*** Provided entries ***

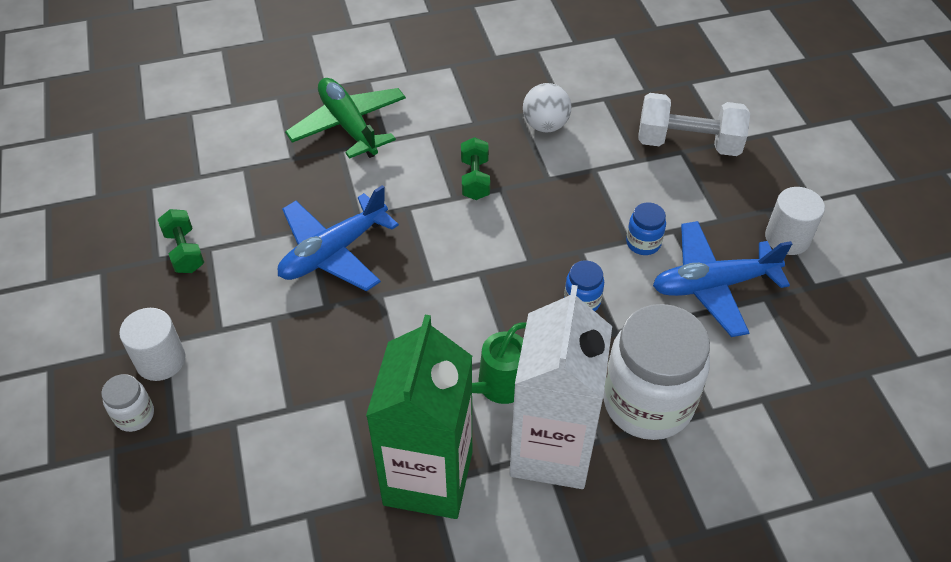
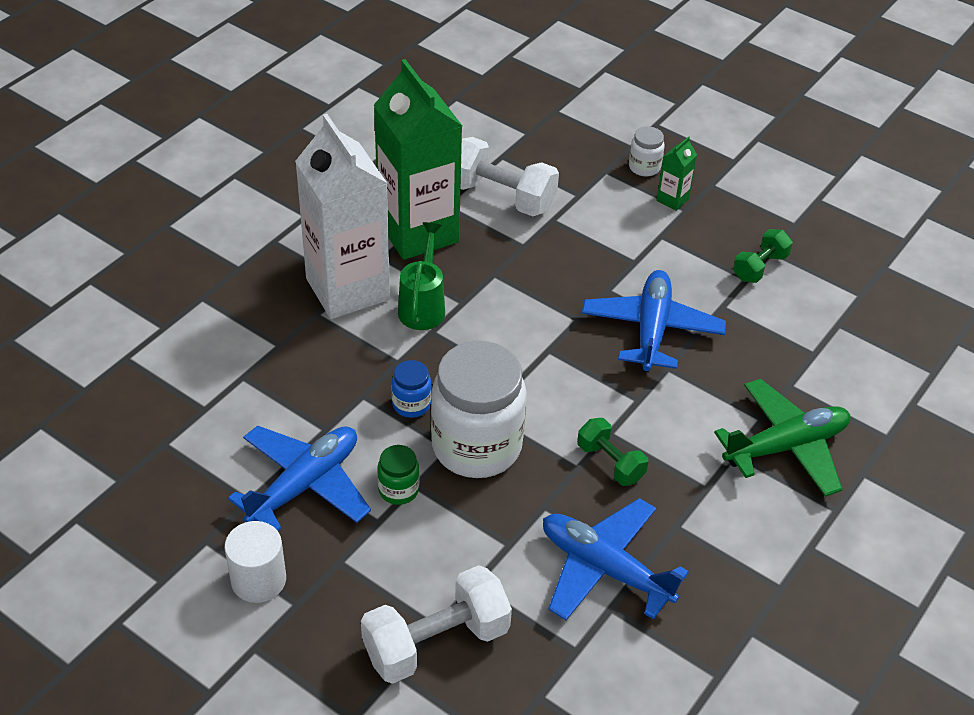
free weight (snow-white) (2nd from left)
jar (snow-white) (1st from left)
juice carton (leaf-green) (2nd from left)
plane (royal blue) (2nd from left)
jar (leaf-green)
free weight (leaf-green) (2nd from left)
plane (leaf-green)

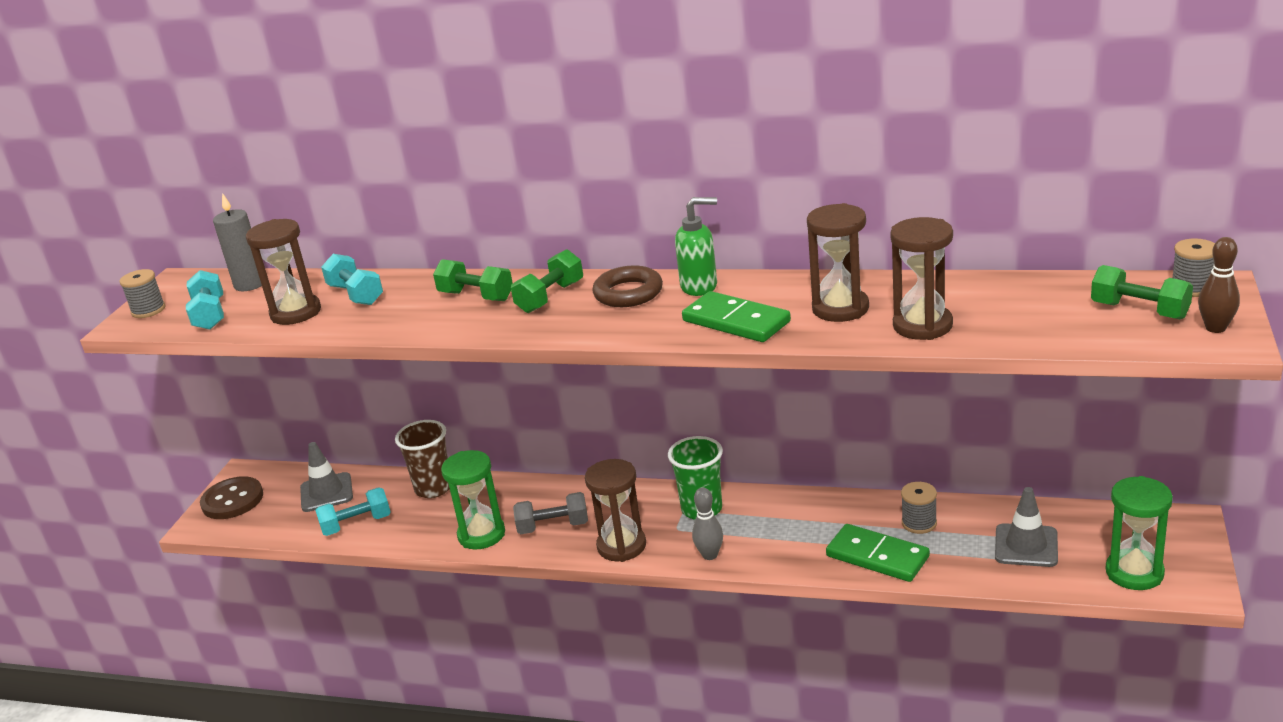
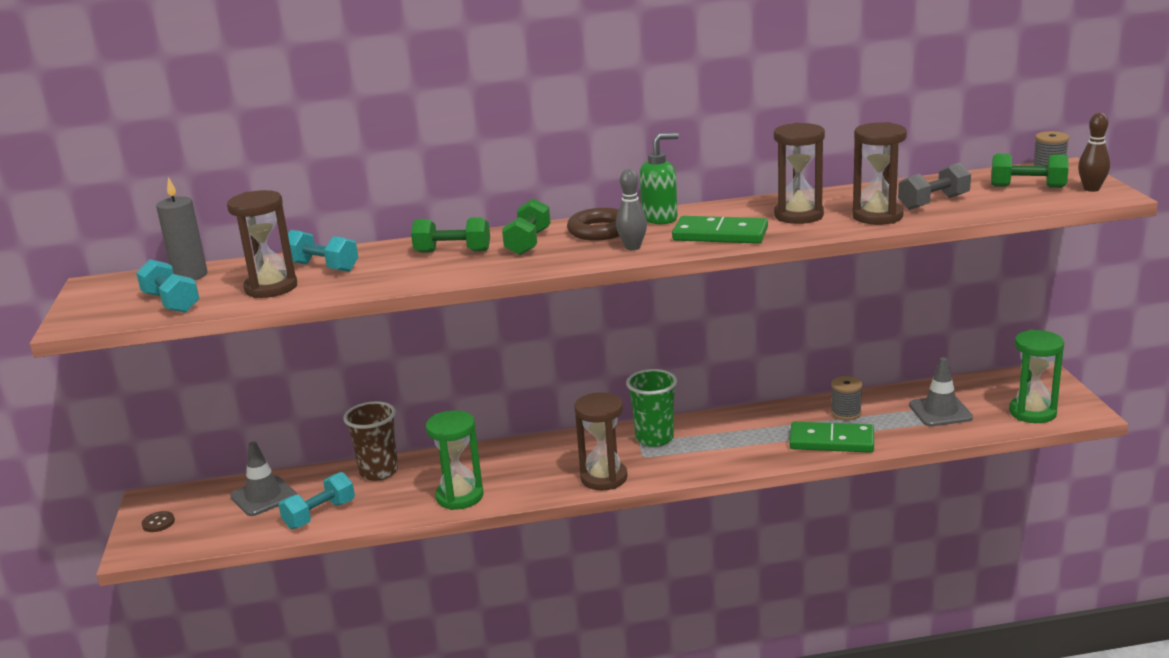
reel of thread (gray) (1st from left in the first image)
free weight (gray)
bowling pin (gray)
button (dark brown)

*** End of Provided entries ***

-- Work to be completed --
Output exactly the lines from the line containing "jar (snow-white) (1st from left)" through the last line of the records, both included, and leave out every picture.

-- Result --
jar (snow-white) (1st from left)
juice carton (leaf-green) (2nd from left)
plane (royal blue) (2nd from left)
jar (leaf-green)
free weight (leaf-green) (2nd from left)
plane (leaf-green)

reel of thread (gray) (1st from left in the first image)
free weight (gray)
bowling pin (gray)
button (dark brown)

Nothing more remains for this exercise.